--- Provided material ---
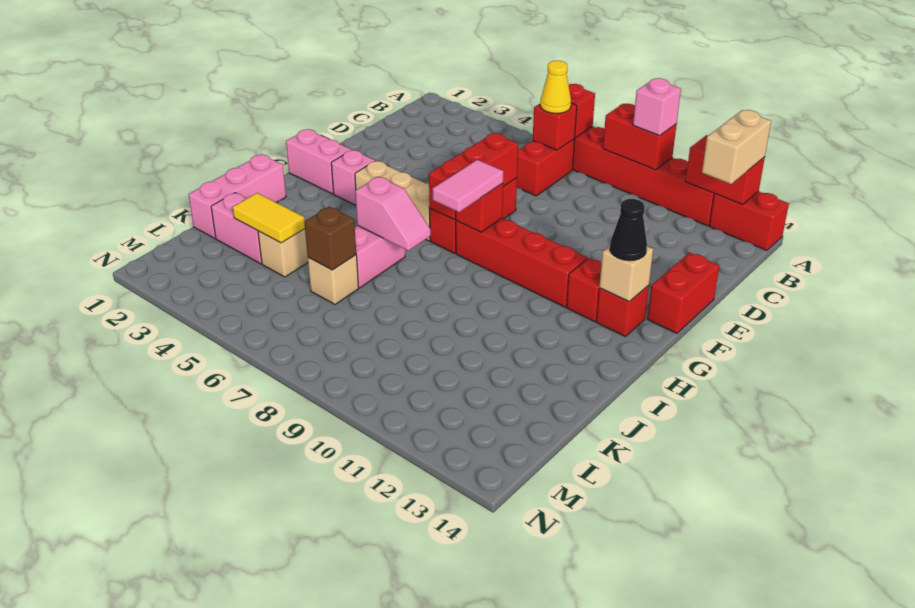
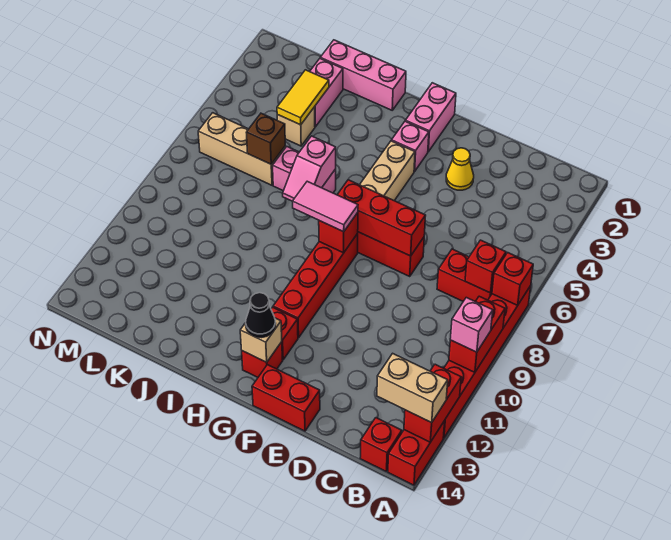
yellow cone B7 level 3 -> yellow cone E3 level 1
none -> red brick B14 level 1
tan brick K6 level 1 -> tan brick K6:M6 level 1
---
### Brief
A verbatim copy of the material is needed; pictures are not to appear in it.

### Answer section
yellow cone B7 level 3 -> yellow cone E3 level 1
none -> red brick B14 level 1
tan brick K6 level 1 -> tan brick K6:M6 level 1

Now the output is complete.